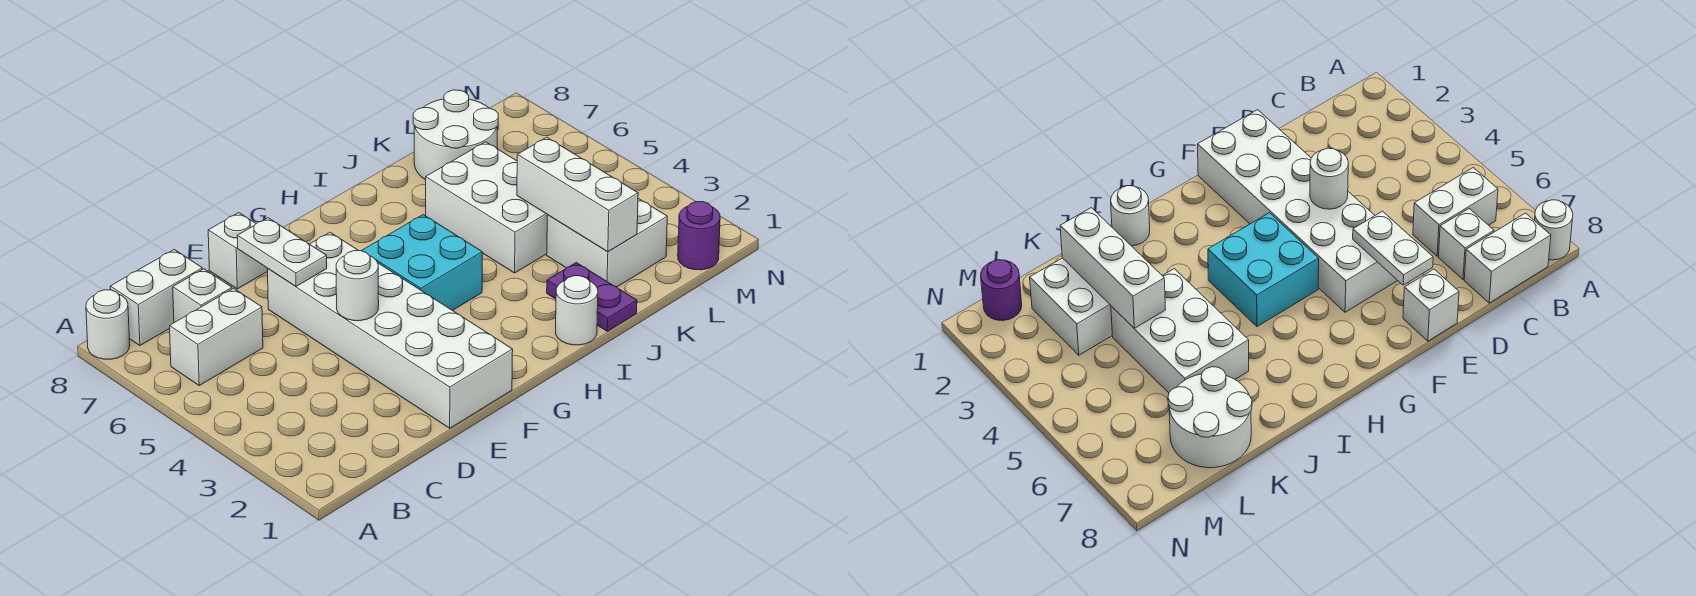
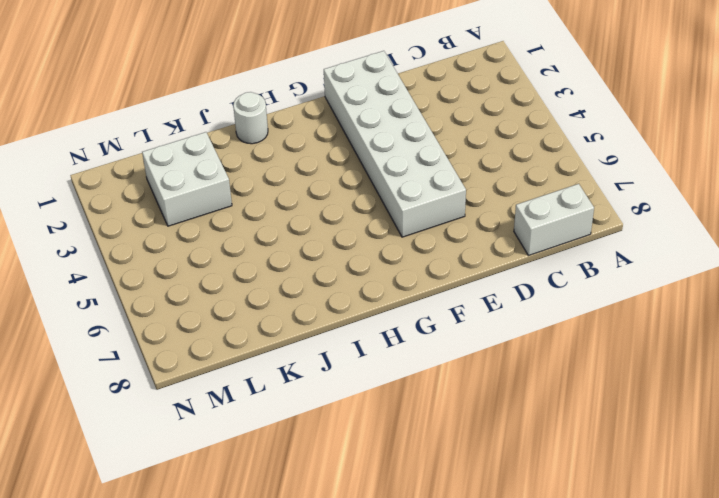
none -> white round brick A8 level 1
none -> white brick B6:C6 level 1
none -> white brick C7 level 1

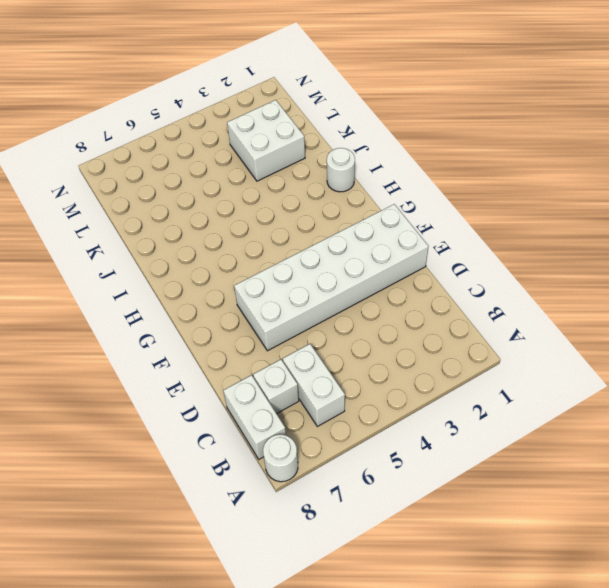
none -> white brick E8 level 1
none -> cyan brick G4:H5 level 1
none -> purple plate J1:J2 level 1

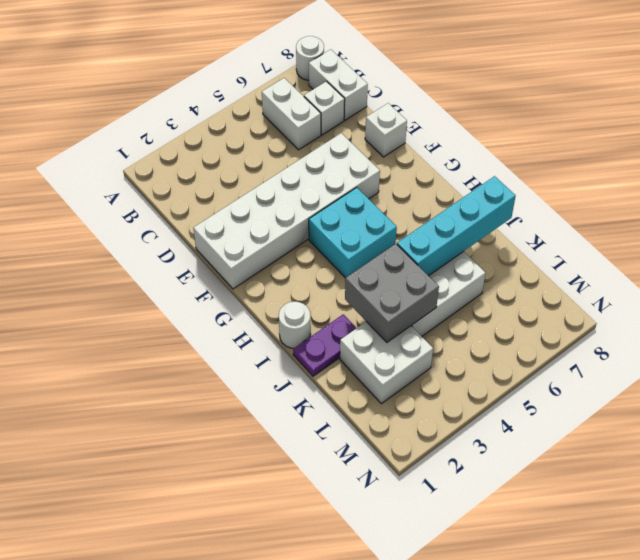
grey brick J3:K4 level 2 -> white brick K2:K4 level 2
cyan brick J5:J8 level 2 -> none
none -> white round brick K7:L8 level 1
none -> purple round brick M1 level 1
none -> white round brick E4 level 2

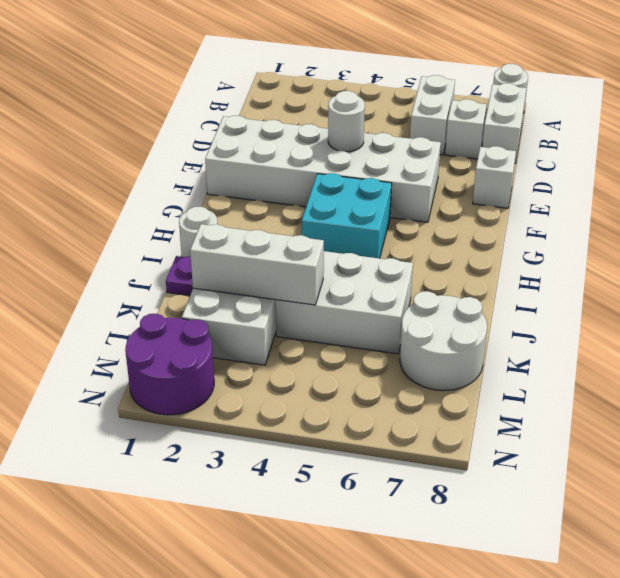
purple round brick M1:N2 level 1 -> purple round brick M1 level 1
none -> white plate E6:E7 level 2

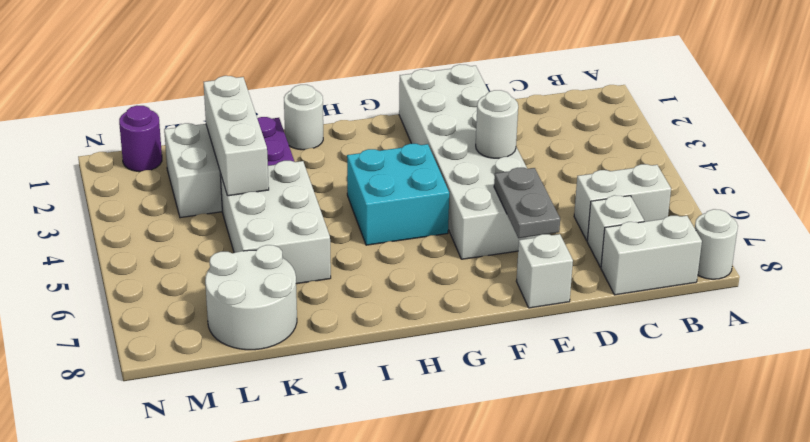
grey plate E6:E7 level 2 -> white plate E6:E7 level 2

==*==

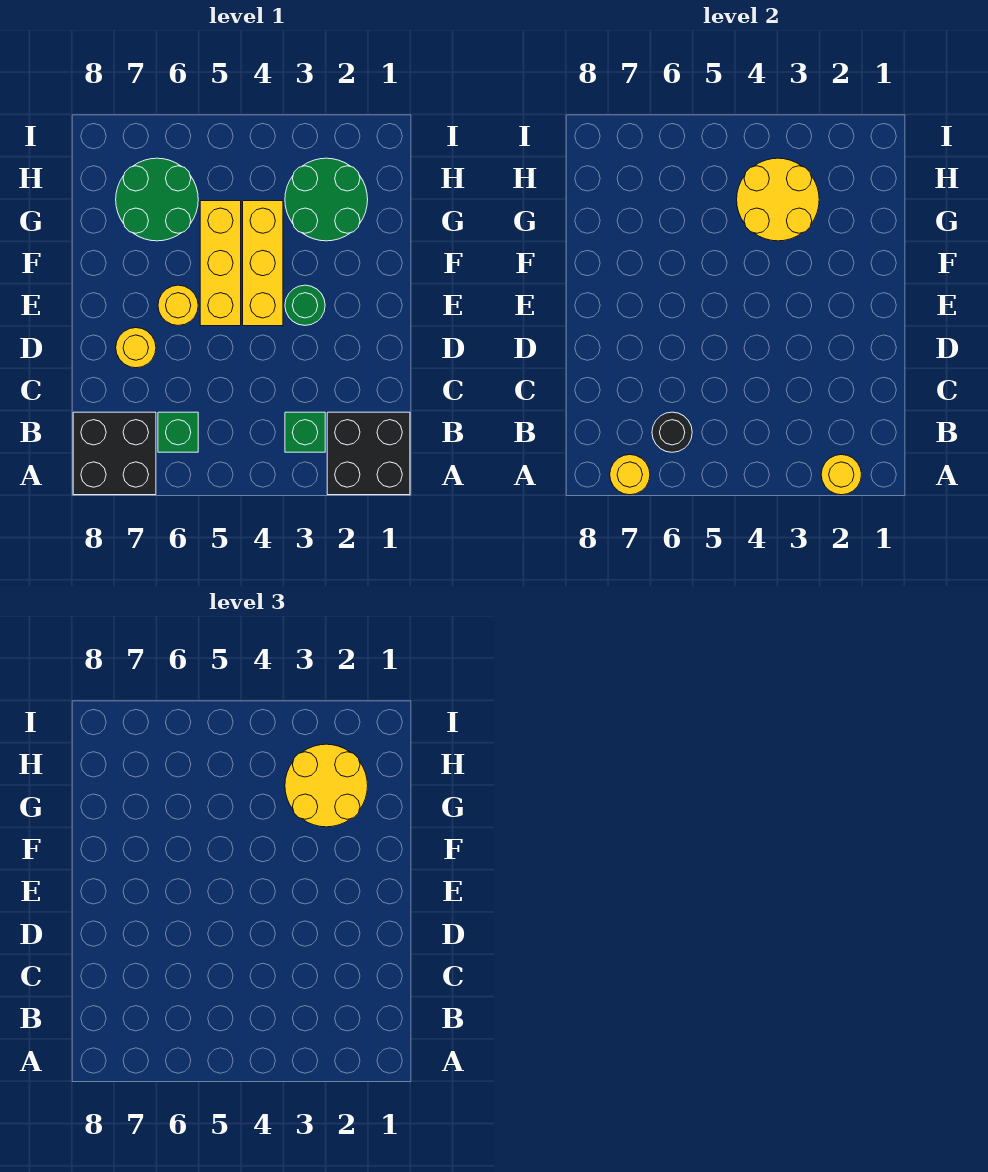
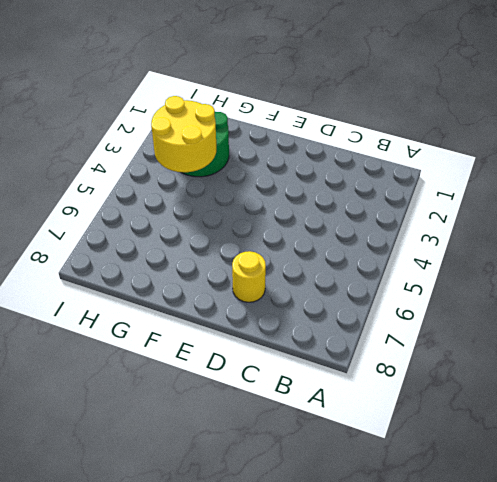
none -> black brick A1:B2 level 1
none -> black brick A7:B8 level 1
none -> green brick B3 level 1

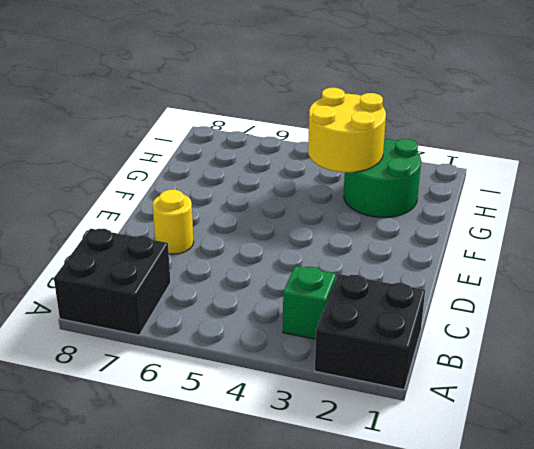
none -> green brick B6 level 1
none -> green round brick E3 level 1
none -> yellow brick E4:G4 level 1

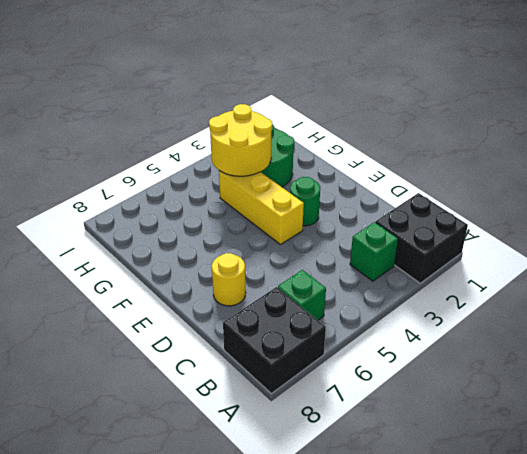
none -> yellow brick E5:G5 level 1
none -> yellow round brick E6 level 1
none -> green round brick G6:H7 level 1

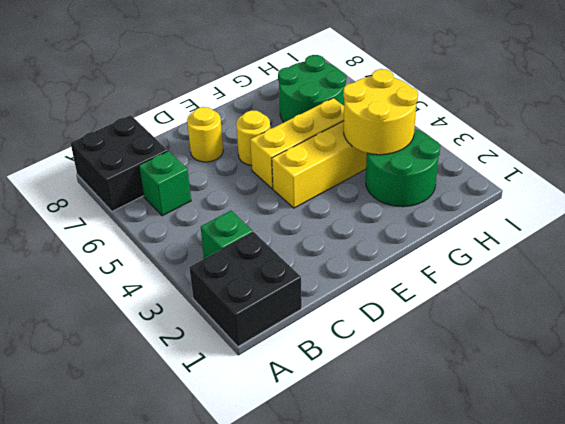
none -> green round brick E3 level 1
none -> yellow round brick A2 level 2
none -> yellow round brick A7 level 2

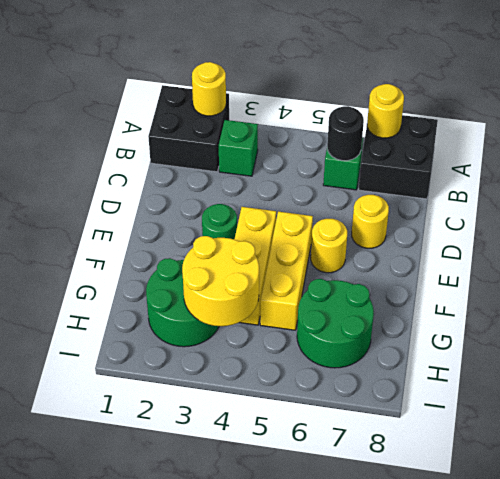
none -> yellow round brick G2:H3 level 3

==*==

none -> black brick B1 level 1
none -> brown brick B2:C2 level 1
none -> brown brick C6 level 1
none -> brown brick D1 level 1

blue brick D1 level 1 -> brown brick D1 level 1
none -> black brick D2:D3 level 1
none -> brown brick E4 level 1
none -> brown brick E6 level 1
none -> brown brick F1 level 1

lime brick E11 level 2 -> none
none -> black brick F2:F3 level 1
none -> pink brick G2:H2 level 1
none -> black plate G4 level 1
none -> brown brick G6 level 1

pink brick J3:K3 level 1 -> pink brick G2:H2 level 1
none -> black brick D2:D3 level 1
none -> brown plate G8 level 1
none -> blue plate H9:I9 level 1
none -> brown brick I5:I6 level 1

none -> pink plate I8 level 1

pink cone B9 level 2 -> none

==*==

_TASK TO COMPLETE:_
Copy exactly the lines of the listing above between the one holding "none -> white round brick A8 level 1" and the one holding "grey plate E6:E7", inclusive; omit all pictures.

_EXERCISE ANSWER:_
none -> white round brick A8 level 1
none -> white brick B6:C6 level 1
none -> white brick C7 level 1

none -> white brick E8 level 1
none -> cyan brick G4:H5 level 1
none -> purple plate J1:J2 level 1

grey brick J3:K4 level 2 -> white brick K2:K4 level 2
cyan brick J5:J8 level 2 -> none
none -> white round brick K7:L8 level 1
none -> purple round brick M1 level 1
none -> white round brick E4 level 2

purple round brick M1:N2 level 1 -> purple round brick M1 level 1
none -> white plate E6:E7 level 2

grey plate E6:E7 level 2 -> white plate E6:E7 level 2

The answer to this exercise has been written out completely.